▶ **SUPPLIED DATA**
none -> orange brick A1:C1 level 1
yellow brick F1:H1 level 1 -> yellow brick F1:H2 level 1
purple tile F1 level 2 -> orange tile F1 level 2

▶ **EXERCISE DIRECTIONS**
An exact copy of the listing is what's needed here.

▶ **RESULT FOR THIS EXERCISE**
none -> orange brick A1:C1 level 1
yellow brick F1:H1 level 1 -> yellow brick F1:H2 level 1
purple tile F1 level 2 -> orange tile F1 level 2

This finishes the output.